(Task input Opens)

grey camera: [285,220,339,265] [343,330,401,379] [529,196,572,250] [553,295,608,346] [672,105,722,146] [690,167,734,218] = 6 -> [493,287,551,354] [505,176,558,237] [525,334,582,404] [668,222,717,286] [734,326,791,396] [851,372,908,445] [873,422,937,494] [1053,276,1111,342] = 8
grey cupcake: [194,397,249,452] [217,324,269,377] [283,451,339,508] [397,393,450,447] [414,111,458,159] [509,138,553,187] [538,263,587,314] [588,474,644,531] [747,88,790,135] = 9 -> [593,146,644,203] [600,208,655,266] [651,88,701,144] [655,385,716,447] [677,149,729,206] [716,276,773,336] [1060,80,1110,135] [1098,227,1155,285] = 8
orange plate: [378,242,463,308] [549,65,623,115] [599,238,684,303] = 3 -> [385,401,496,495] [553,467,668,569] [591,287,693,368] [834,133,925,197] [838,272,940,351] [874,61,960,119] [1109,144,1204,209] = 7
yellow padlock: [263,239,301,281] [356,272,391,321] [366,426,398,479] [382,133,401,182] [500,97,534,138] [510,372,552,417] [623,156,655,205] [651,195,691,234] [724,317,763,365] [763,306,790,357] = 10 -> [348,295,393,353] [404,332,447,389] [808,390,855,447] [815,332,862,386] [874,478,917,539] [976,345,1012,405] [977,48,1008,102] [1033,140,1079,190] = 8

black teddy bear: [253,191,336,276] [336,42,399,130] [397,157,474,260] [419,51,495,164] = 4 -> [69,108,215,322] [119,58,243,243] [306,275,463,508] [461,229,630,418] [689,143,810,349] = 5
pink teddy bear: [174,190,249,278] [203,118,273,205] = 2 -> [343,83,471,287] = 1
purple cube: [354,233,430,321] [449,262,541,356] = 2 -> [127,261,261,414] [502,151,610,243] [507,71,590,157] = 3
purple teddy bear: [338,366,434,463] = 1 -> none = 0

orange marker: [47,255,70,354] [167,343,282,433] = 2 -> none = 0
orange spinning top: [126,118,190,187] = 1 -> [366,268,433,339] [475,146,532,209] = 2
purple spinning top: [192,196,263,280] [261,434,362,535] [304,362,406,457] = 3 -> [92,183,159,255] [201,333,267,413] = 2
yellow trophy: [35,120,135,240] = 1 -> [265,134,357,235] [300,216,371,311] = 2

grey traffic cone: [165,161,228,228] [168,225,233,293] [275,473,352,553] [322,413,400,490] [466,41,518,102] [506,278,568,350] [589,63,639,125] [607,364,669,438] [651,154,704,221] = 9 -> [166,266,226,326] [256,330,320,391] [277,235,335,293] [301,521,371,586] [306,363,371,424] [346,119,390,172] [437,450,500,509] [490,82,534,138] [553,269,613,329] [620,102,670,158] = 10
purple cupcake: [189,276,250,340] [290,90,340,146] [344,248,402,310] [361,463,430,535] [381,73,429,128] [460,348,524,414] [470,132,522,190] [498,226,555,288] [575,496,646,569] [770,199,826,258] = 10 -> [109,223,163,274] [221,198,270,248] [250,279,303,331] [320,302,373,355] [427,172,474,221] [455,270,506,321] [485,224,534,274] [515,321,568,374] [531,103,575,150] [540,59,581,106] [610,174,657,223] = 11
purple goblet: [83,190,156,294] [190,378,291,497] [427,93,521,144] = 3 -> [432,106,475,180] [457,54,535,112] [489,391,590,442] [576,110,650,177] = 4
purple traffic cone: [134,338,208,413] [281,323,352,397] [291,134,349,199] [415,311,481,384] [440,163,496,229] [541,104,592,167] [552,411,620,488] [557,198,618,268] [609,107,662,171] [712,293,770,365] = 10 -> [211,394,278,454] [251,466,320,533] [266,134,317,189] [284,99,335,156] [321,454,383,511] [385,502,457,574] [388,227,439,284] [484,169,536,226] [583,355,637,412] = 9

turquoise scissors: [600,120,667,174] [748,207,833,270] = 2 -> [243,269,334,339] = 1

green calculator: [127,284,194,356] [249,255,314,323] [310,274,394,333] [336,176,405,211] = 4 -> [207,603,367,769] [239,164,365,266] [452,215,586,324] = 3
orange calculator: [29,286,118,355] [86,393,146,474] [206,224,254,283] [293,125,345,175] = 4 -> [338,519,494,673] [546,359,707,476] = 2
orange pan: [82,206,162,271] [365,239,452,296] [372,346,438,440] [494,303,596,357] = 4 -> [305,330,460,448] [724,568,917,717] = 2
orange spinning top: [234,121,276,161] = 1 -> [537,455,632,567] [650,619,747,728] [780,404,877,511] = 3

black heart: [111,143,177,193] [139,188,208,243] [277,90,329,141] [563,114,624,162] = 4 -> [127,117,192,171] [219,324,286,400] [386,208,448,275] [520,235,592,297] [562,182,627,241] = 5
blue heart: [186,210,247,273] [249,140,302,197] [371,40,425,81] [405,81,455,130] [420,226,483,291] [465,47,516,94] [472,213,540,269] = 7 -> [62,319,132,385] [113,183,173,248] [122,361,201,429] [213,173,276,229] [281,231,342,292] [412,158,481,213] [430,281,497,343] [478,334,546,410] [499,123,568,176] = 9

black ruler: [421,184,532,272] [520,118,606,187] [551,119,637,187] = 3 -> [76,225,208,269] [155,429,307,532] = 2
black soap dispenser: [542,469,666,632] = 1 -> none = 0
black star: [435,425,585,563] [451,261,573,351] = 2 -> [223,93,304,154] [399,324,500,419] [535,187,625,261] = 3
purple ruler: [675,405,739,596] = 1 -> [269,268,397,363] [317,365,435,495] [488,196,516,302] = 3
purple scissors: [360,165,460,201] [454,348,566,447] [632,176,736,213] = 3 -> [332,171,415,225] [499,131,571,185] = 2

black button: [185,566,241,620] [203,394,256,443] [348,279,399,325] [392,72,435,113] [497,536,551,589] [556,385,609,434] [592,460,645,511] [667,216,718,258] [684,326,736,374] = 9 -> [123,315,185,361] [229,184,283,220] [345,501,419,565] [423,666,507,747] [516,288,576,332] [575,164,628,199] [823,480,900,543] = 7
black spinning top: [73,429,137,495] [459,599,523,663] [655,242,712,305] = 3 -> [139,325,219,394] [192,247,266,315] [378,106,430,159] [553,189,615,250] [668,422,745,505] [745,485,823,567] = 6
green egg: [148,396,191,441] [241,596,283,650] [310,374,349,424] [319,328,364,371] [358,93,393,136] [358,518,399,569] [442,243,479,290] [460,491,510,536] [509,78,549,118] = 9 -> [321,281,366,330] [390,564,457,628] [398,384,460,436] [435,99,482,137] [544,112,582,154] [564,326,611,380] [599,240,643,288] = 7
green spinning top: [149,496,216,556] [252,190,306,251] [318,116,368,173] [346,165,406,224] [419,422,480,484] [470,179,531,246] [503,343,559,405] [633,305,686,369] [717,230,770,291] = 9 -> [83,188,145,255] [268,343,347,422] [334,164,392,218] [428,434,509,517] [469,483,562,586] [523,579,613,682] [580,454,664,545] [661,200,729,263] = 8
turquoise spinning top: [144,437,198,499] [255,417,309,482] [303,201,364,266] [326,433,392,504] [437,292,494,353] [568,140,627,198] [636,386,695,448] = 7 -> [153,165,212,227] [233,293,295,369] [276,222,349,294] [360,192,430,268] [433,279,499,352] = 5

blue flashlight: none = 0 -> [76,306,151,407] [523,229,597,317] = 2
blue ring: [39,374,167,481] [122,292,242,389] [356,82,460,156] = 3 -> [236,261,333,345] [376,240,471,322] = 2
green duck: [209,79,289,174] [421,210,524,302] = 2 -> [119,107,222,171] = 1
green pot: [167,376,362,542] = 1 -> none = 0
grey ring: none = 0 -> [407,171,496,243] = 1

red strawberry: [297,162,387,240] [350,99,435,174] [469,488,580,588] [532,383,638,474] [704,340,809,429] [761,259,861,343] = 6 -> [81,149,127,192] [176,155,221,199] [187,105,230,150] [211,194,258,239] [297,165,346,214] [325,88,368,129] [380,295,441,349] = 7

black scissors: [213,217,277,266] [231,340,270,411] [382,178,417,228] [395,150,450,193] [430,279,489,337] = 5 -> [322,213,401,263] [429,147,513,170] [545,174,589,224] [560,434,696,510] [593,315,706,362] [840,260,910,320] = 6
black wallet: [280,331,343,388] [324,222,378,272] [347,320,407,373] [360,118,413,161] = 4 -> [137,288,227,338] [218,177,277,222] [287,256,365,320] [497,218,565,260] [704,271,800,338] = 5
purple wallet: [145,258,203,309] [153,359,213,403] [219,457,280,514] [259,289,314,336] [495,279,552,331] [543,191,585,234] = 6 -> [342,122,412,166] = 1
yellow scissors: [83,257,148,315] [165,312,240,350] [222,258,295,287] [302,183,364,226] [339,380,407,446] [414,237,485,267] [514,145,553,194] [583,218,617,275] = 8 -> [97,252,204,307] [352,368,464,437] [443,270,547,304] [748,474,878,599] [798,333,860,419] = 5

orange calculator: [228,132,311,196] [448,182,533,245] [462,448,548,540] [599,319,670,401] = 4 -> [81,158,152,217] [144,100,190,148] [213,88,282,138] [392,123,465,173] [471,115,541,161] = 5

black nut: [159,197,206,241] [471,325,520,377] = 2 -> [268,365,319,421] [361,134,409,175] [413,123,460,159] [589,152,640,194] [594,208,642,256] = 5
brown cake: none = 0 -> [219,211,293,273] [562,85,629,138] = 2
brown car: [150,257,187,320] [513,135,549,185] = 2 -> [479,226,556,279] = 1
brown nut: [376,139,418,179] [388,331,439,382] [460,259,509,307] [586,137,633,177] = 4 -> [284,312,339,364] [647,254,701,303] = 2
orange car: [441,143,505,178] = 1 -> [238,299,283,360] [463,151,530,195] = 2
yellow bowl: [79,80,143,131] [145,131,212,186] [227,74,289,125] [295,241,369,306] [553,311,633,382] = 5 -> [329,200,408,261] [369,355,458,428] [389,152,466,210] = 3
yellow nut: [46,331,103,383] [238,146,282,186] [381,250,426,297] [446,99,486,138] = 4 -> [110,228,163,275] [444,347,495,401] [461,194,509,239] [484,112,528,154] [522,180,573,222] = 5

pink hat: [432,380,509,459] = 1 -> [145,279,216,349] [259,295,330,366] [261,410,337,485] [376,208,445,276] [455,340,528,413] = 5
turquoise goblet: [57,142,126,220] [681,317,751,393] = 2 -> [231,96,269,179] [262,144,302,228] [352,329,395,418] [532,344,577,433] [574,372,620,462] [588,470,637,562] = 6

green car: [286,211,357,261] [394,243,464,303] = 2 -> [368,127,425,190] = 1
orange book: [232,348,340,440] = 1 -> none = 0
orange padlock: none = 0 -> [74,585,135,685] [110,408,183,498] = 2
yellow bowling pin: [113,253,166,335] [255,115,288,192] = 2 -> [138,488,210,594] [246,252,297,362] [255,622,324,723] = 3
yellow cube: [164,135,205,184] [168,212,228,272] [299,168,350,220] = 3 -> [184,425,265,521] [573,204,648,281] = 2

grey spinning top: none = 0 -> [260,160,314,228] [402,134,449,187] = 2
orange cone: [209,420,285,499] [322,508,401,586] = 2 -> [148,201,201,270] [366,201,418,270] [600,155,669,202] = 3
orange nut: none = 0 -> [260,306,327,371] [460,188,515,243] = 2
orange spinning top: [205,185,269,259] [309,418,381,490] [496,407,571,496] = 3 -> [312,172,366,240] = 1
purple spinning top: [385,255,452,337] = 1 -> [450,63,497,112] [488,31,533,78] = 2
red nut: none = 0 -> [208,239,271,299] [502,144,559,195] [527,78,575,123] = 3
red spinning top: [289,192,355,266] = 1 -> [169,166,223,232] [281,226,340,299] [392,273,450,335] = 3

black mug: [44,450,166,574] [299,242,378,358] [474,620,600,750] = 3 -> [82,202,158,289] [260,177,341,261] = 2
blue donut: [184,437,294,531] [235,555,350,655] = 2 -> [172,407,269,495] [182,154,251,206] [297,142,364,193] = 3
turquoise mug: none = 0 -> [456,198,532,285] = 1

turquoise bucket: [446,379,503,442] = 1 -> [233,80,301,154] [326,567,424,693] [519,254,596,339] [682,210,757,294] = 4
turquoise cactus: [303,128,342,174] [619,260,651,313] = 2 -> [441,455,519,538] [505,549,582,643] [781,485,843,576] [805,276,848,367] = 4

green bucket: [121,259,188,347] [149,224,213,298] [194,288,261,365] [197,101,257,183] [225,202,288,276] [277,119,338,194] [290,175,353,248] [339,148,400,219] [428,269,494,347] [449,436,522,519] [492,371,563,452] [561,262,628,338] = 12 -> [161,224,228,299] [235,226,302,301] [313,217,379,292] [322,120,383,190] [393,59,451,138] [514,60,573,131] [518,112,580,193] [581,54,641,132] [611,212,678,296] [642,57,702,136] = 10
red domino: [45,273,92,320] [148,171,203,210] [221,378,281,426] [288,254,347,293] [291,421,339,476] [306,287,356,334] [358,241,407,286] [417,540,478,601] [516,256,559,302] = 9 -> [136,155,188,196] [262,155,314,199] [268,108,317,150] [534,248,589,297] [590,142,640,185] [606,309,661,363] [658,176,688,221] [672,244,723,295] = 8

(Task input Closes)

Work instructions → Your answer should consist only of the lines from the one that holds "turquoise bucket: [446,379,503,442]" to the end of the entries above, both ends included, each repeated exactly.

Answer box →
turquoise bucket: [446,379,503,442] = 1 -> [233,80,301,154] [326,567,424,693] [519,254,596,339] [682,210,757,294] = 4
turquoise cactus: [303,128,342,174] [619,260,651,313] = 2 -> [441,455,519,538] [505,549,582,643] [781,485,843,576] [805,276,848,367] = 4

green bucket: [121,259,188,347] [149,224,213,298] [194,288,261,365] [197,101,257,183] [225,202,288,276] [277,119,338,194] [290,175,353,248] [339,148,400,219] [428,269,494,347] [449,436,522,519] [492,371,563,452] [561,262,628,338] = 12 -> [161,224,228,299] [235,226,302,301] [313,217,379,292] [322,120,383,190] [393,59,451,138] [514,60,573,131] [518,112,580,193] [581,54,641,132] [611,212,678,296] [642,57,702,136] = 10
red domino: [45,273,92,320] [148,171,203,210] [221,378,281,426] [288,254,347,293] [291,421,339,476] [306,287,356,334] [358,241,407,286] [417,540,478,601] [516,256,559,302] = 9 -> [136,155,188,196] [262,155,314,199] [268,108,317,150] [534,248,589,297] [590,142,640,185] [606,309,661,363] [658,176,688,221] [672,244,723,295] = 8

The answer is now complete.